### The task
Print the whole listing below exactly, skipping every picture.
Segment Start: Supplied material
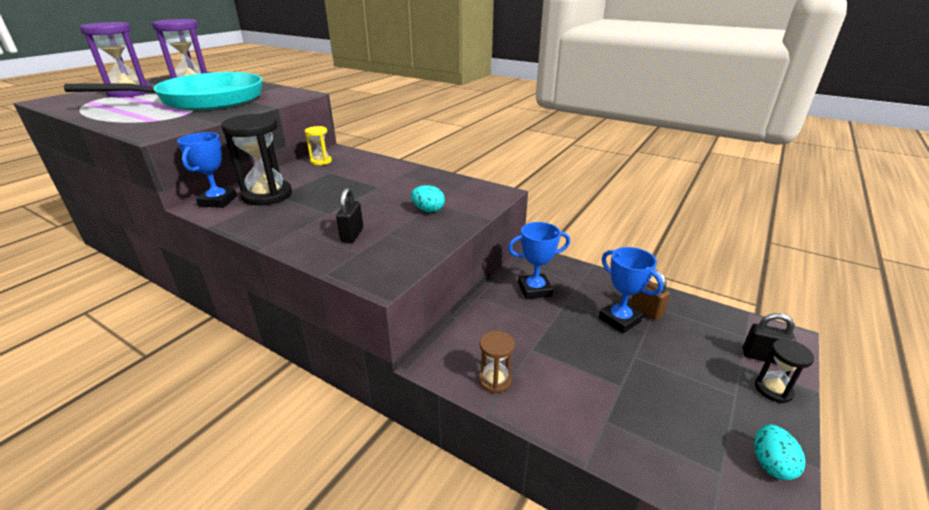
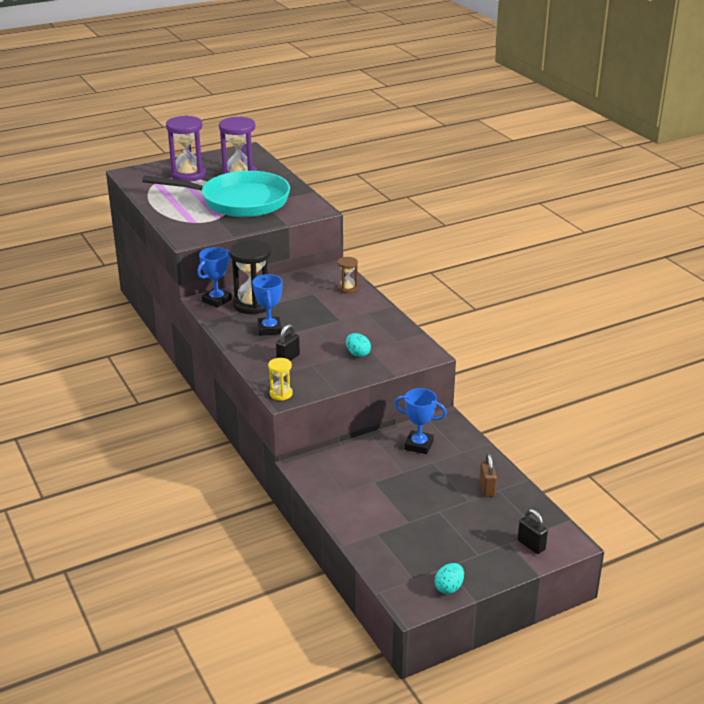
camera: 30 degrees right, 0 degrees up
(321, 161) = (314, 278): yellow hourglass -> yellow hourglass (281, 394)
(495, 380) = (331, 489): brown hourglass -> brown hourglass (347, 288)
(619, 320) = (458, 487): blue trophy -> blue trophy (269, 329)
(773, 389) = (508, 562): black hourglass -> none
Segment End: Supplied material
### Your solution
camera: 30 degrees right, 0 degrees up
(321, 161) = (314, 278): yellow hourglass -> yellow hourglass (281, 394)
(495, 380) = (331, 489): brown hourglass -> brown hourglass (347, 288)
(619, 320) = (458, 487): blue trophy -> blue trophy (269, 329)
(773, 389) = (508, 562): black hourglass -> none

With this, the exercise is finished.